Task prompt:
Set down only what runs from the line containing "yellow lemon: 7 -> 5" through the last line of the data, exactly as it reads.

Entries provided:
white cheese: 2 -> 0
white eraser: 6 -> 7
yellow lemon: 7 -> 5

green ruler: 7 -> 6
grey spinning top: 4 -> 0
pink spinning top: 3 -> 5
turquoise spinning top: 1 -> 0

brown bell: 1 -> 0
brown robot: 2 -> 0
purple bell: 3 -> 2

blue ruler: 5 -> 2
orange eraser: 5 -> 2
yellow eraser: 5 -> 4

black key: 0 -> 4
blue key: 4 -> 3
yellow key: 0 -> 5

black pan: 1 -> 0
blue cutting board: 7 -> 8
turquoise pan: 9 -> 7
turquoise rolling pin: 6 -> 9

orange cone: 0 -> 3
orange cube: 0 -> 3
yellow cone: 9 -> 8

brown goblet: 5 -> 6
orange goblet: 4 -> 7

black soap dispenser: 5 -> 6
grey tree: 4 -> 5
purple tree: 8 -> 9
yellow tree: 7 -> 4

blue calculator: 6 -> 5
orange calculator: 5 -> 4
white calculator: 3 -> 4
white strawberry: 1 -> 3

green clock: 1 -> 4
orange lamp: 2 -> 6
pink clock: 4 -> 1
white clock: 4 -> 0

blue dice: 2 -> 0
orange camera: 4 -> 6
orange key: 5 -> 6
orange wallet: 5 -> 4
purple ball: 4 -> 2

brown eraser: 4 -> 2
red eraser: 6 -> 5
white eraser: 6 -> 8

Output of the task:
yellow lemon: 7 -> 5

green ruler: 7 -> 6
grey spinning top: 4 -> 0
pink spinning top: 3 -> 5
turquoise spinning top: 1 -> 0

brown bell: 1 -> 0
brown robot: 2 -> 0
purple bell: 3 -> 2

blue ruler: 5 -> 2
orange eraser: 5 -> 2
yellow eraser: 5 -> 4

black key: 0 -> 4
blue key: 4 -> 3
yellow key: 0 -> 5

black pan: 1 -> 0
blue cutting board: 7 -> 8
turquoise pan: 9 -> 7
turquoise rolling pin: 6 -> 9

orange cone: 0 -> 3
orange cube: 0 -> 3
yellow cone: 9 -> 8

brown goblet: 5 -> 6
orange goblet: 4 -> 7

black soap dispenser: 5 -> 6
grey tree: 4 -> 5
purple tree: 8 -> 9
yellow tree: 7 -> 4

blue calculator: 6 -> 5
orange calculator: 5 -> 4
white calculator: 3 -> 4
white strawberry: 1 -> 3

green clock: 1 -> 4
orange lamp: 2 -> 6
pink clock: 4 -> 1
white clock: 4 -> 0

blue dice: 2 -> 0
orange camera: 4 -> 6
orange key: 5 -> 6
orange wallet: 5 -> 4
purple ball: 4 -> 2

brown eraser: 4 -> 2
red eraser: 6 -> 5
white eraser: 6 -> 8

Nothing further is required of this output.